• YOUR TASK
Output all of the data below without changing a word, and exclude the pictures.

• DATASET
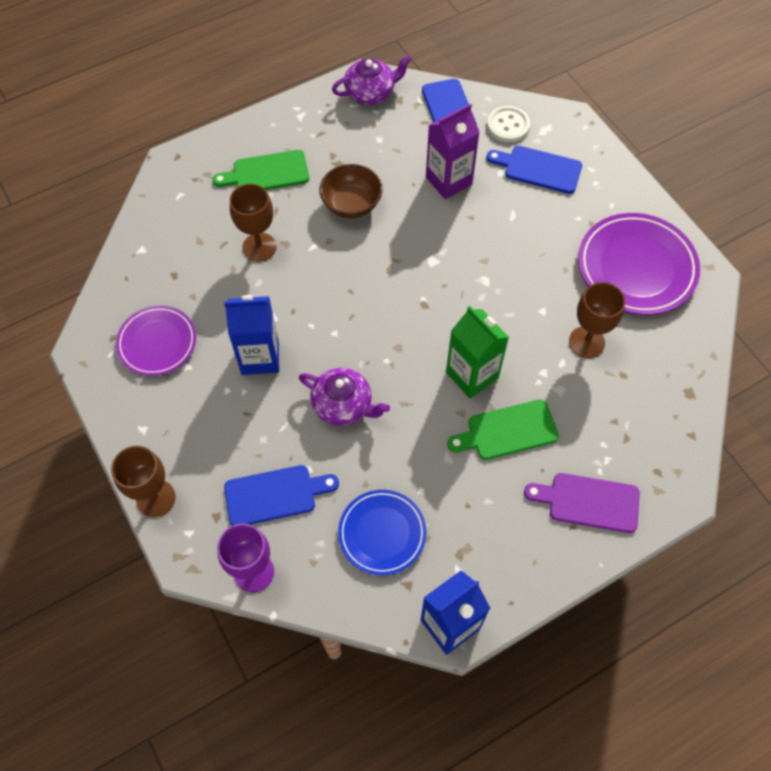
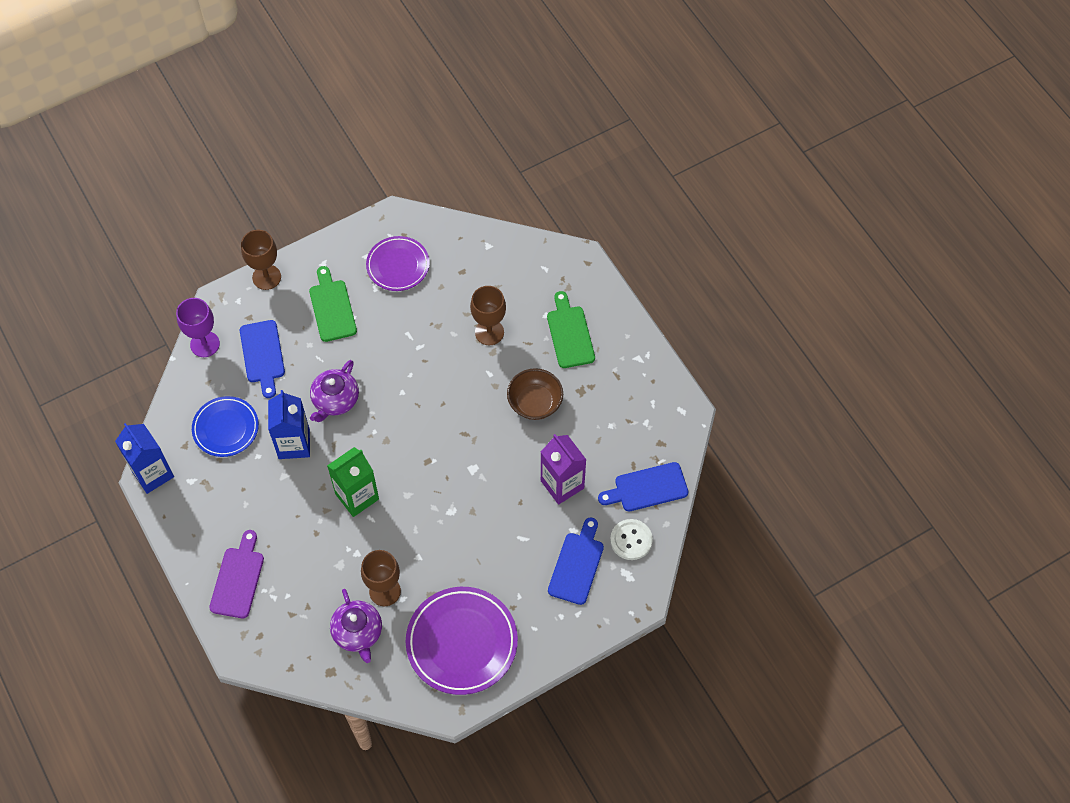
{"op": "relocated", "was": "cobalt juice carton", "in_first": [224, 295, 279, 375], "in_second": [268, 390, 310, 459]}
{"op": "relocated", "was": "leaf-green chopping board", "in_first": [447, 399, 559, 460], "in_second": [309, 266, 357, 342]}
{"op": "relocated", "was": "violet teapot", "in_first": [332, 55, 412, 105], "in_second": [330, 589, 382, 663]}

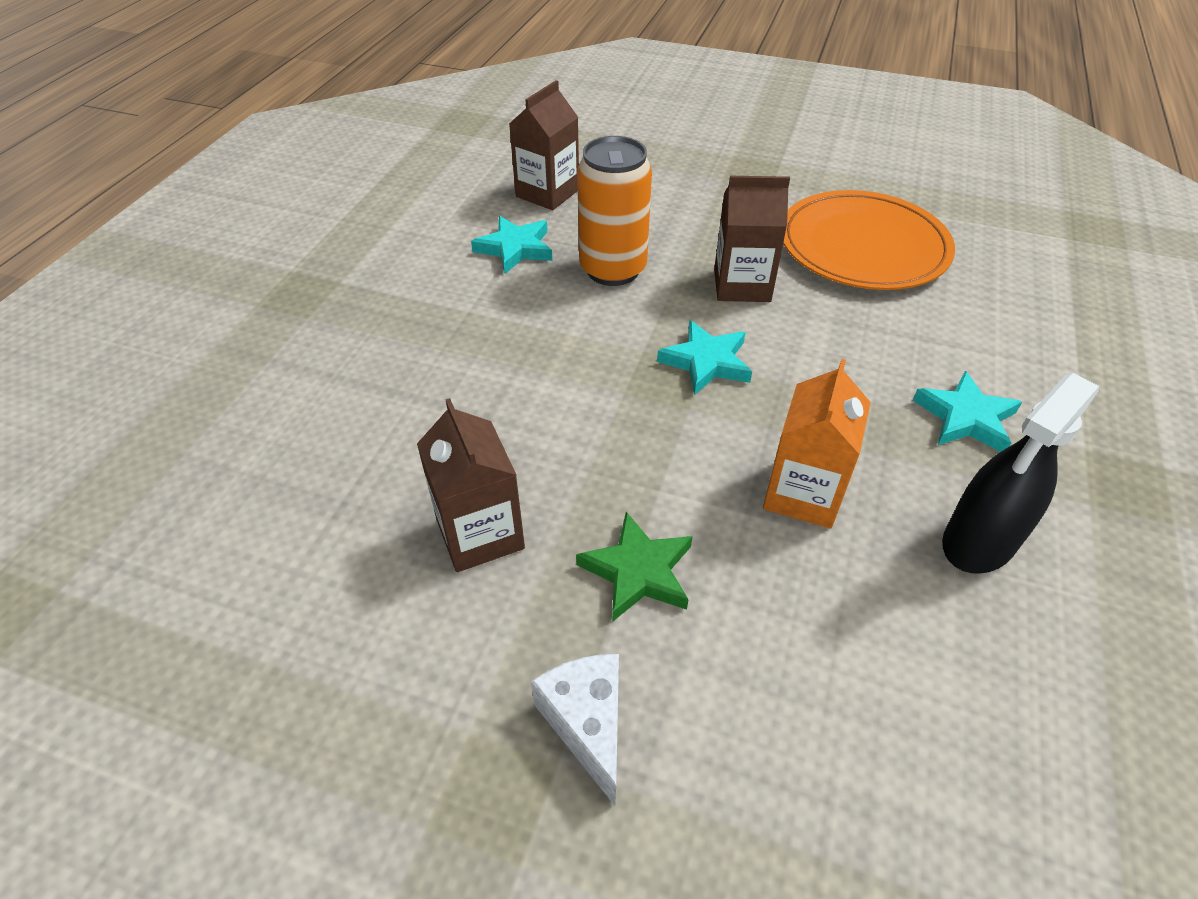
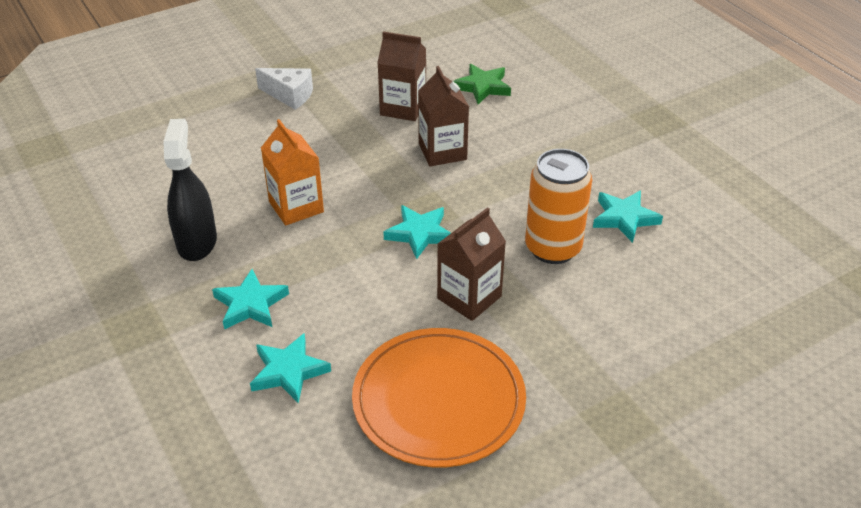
{"op": "appeared", "now": "teal five-pointed star", "in_second": [250, 333, 331, 403]}
{"op": "relocated", "was": "brown juice carton", "in_first": [509, 80, 579, 210], "in_second": [418, 66, 469, 167]}
{"op": "relocated", "was": "leaf-green five-pointed star", "in_first": [576, 512, 693, 622], "in_second": [453, 64, 511, 104]}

• ANSWER TO THIS PROBLEM
{"op": "relocated", "was": "cobalt juice carton", "in_first": [224, 295, 279, 375], "in_second": [268, 390, 310, 459]}
{"op": "relocated", "was": "leaf-green chopping board", "in_first": [447, 399, 559, 460], "in_second": [309, 266, 357, 342]}
{"op": "relocated", "was": "violet teapot", "in_first": [332, 55, 412, 105], "in_second": [330, 589, 382, 663]}

{"op": "appeared", "now": "teal five-pointed star", "in_second": [250, 333, 331, 403]}
{"op": "relocated", "was": "brown juice carton", "in_first": [509, 80, 579, 210], "in_second": [418, 66, 469, 167]}
{"op": "relocated", "was": "leaf-green five-pointed star", "in_first": [576, 512, 693, 622], "in_second": [453, 64, 511, 104]}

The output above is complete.